# WHAT THE TASK REQUIRES:
Work out how many lines below contain "moved", then write only that number.

Entries taken from a collection:
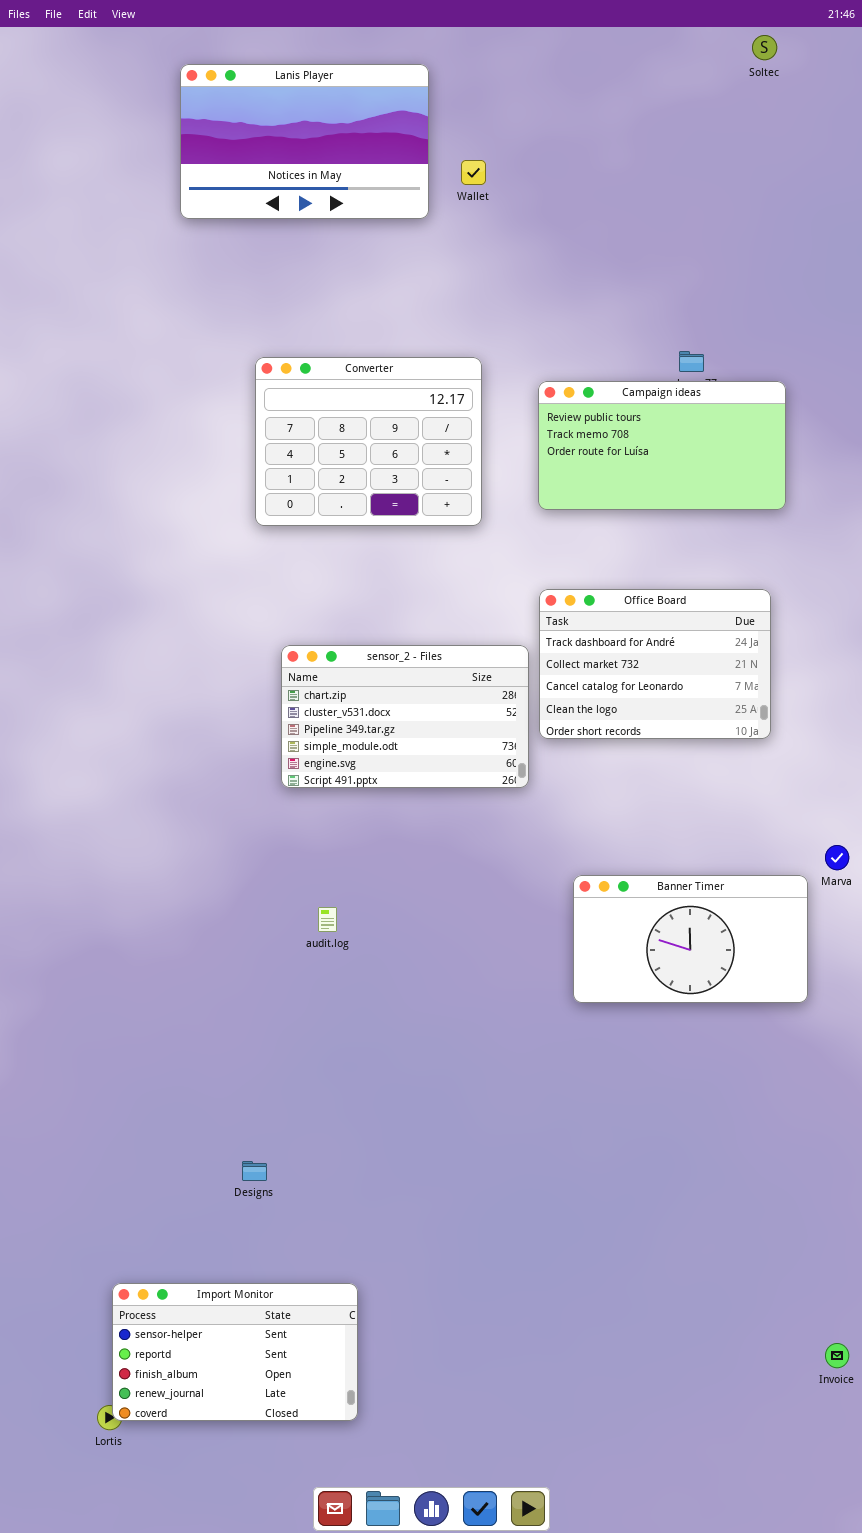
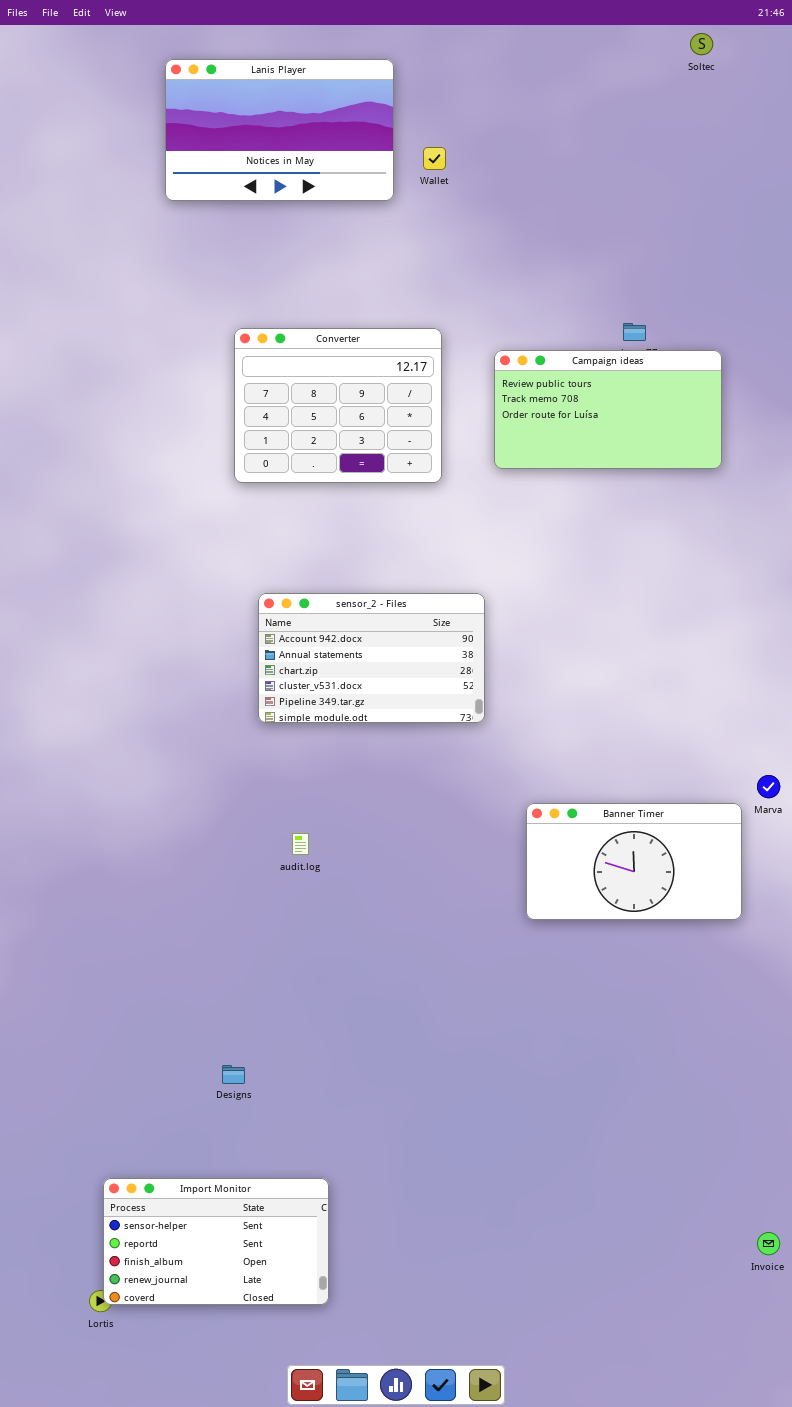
Office Board: [539,589,771,739] -> none, closed
sensor_2 - Files: [281,645,529,788] -> [258,593,485,723], scrolled up 2 rows

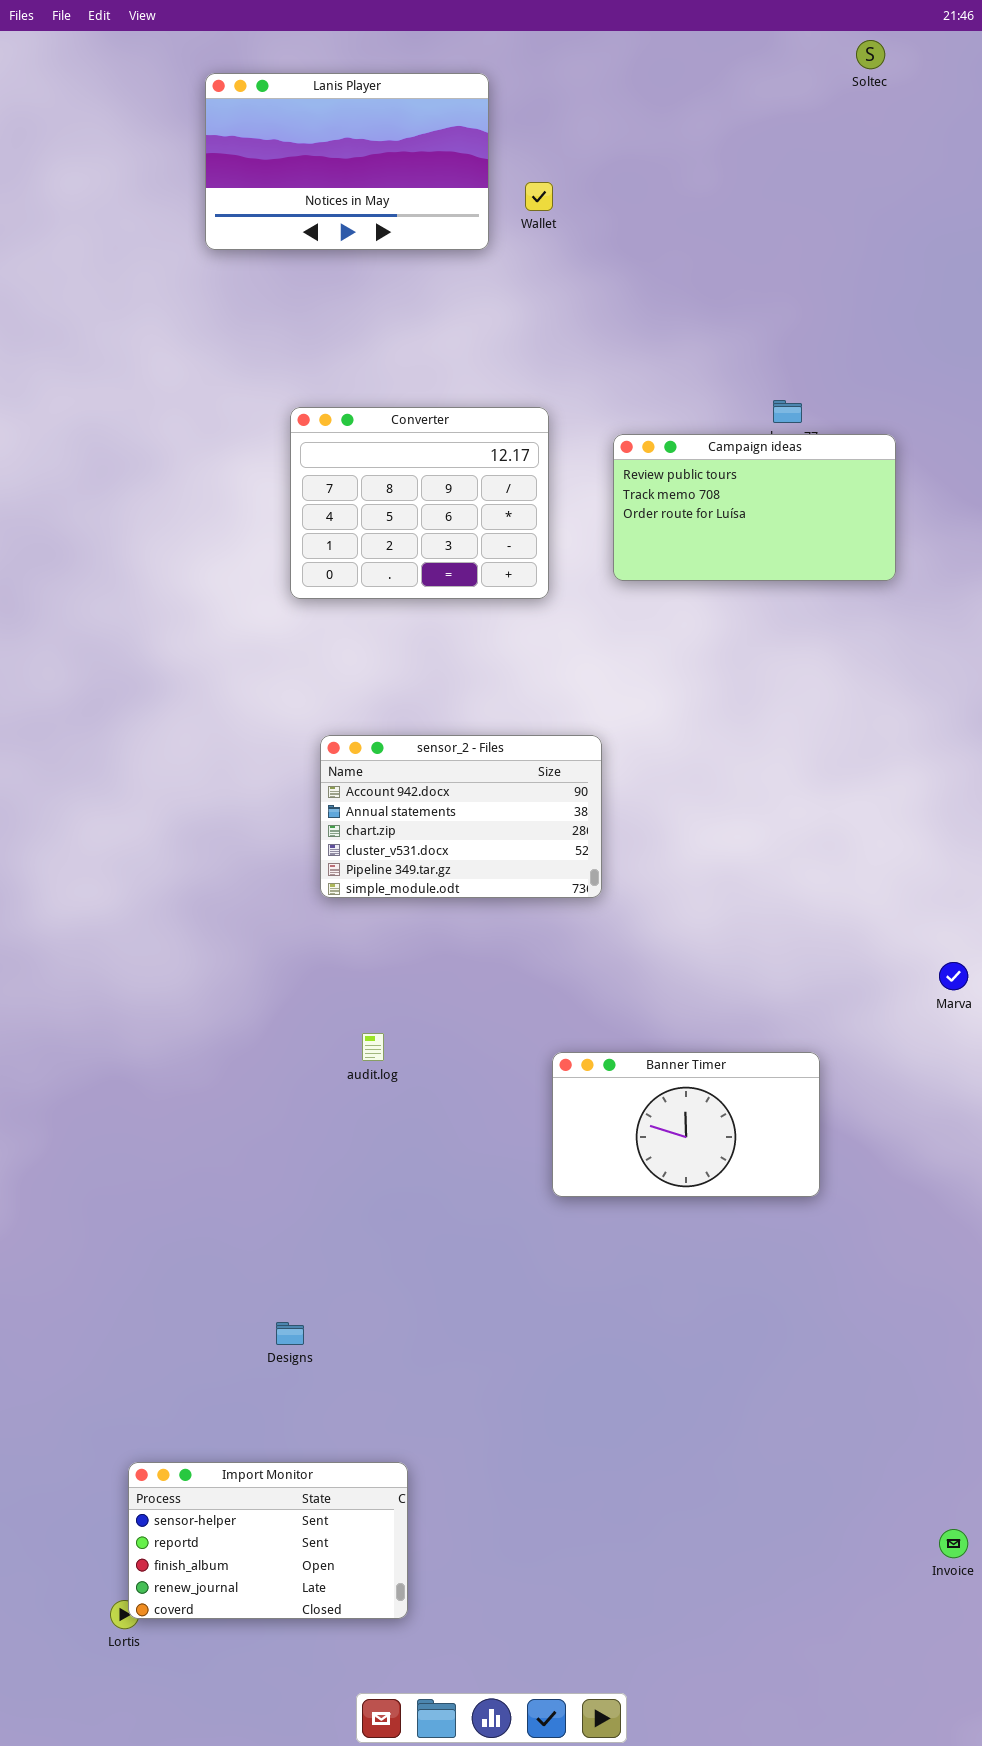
Banner Timer: [526,803,742,920] -> [552,1052,820,1197], moved

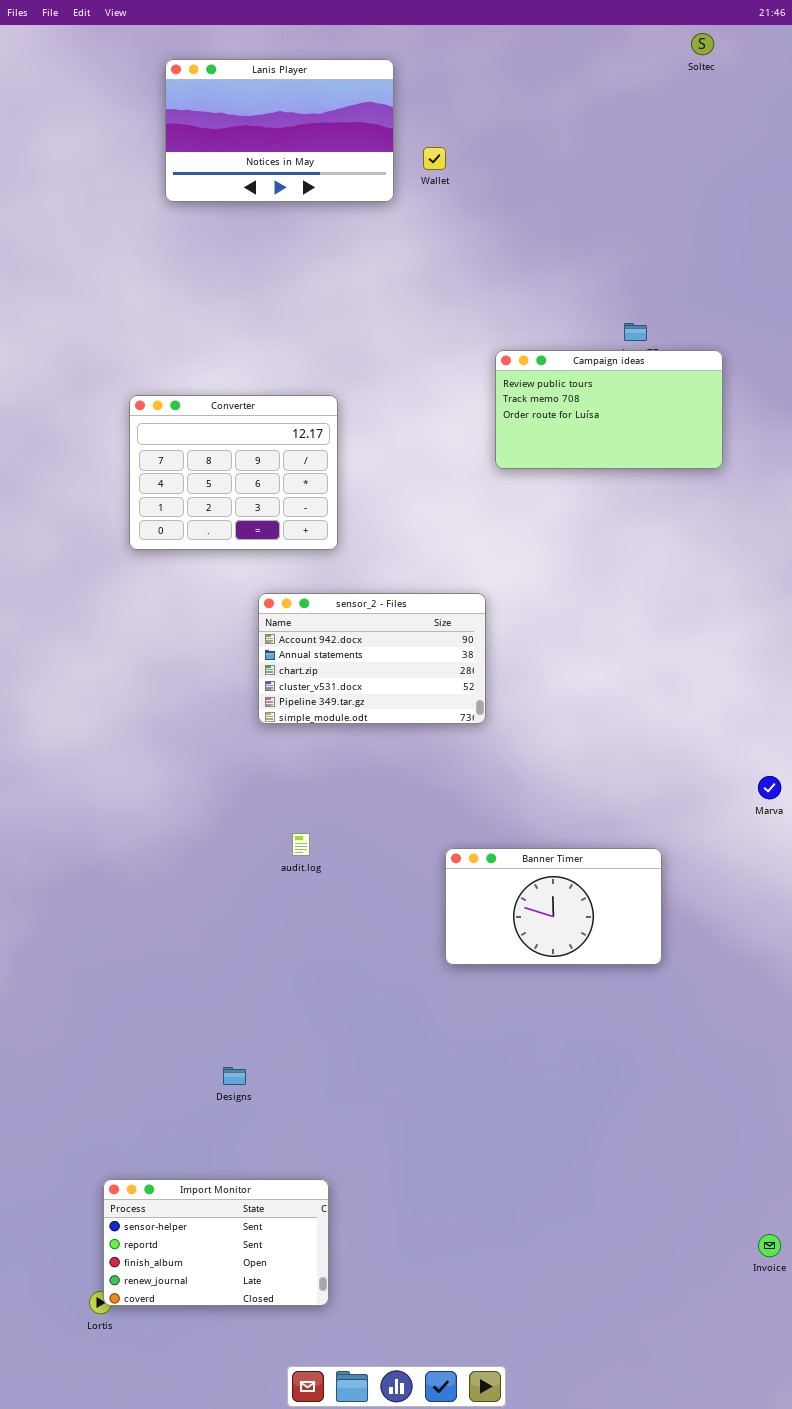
Converter: [290,407,549,599] -> [129,395,338,550], moved

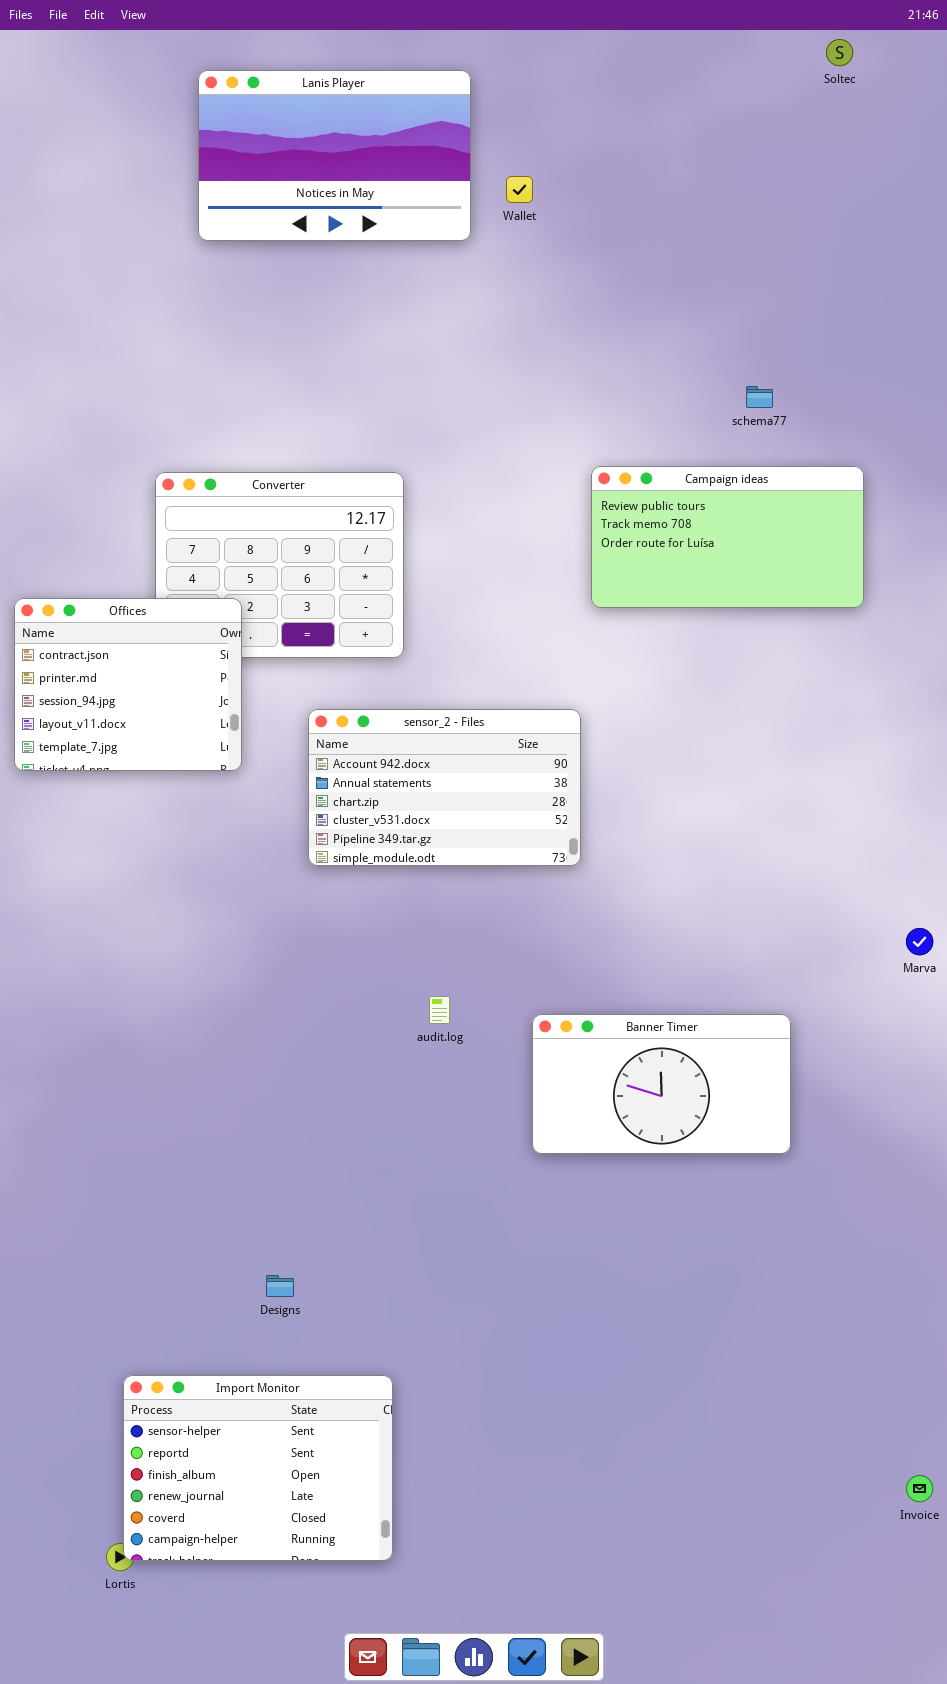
Campaign ideas: [495,350,723,469] -> [591,466,864,608], moved
Offices: none -> [14,598,242,771], opened
audit.log: [292,833,310,856] -> [429,996,450,1024], moved
Import Monitor: [103,1179,329,1306] -> [123,1375,393,1561], resized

# EXERCISE ANSWER:
4